### What the task asks:
Copy each line below in which the string "cyan" appears.

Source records
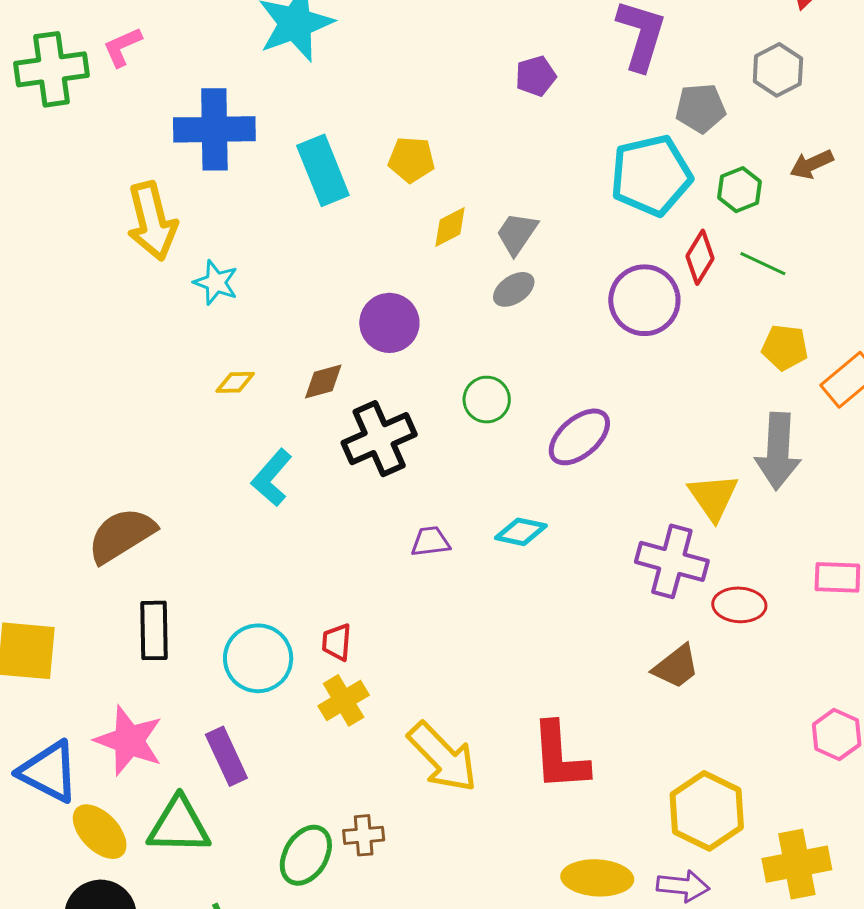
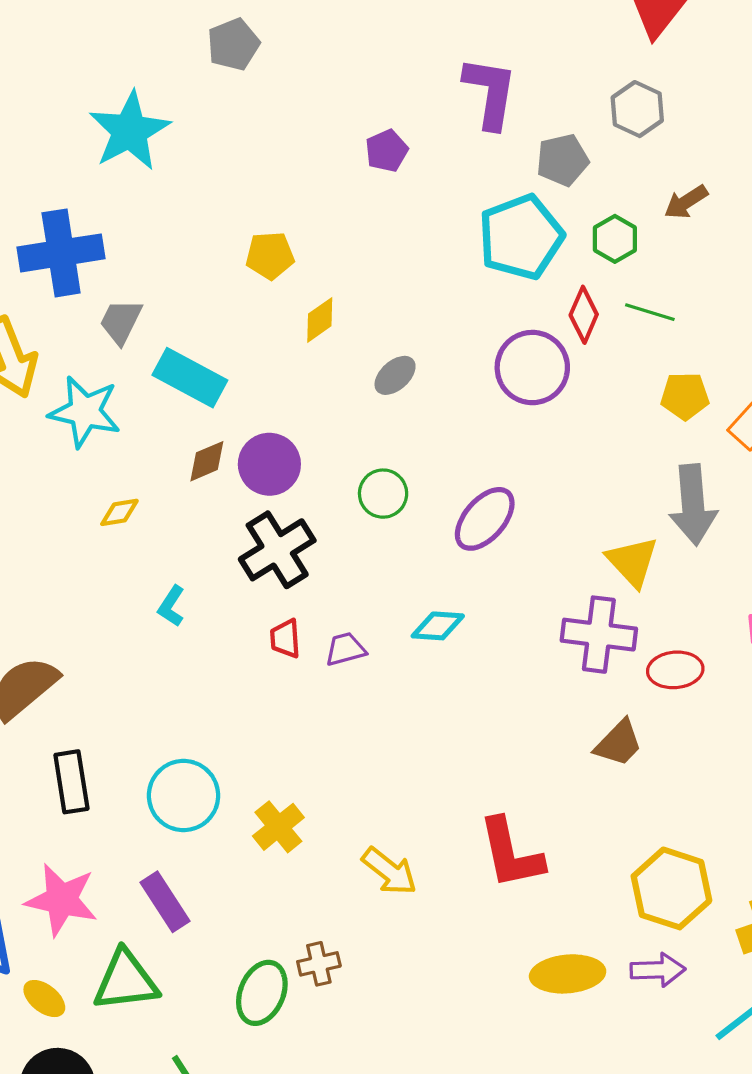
cyan rectangle: (323, 170) -> (190, 378), moved, turned -32
gray trapezoid: (517, 233) -> (121, 322), moved
cyan star: (216, 283) -> (85, 412), size x1.5
purple circle: (389, 323) -> (269, 464), moved
brown diamond: (323, 382) -> (207, 461), moved
cyan L-shape: (272, 478) -> (171, 606), size x0.7
red trapezoid: (337, 642) -> (285, 639), moved
yellow arrow: (443, 757) -> (389, 871), size x0.7
yellow ellipse: (100, 832) -> (44, 999), size x0.7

### Output of the task:
cyan rectangle: (323, 170) -> (190, 378), moved, turned -32
cyan star: (216, 283) -> (85, 412), size x1.5
cyan L-shape: (272, 478) -> (171, 606), size x0.7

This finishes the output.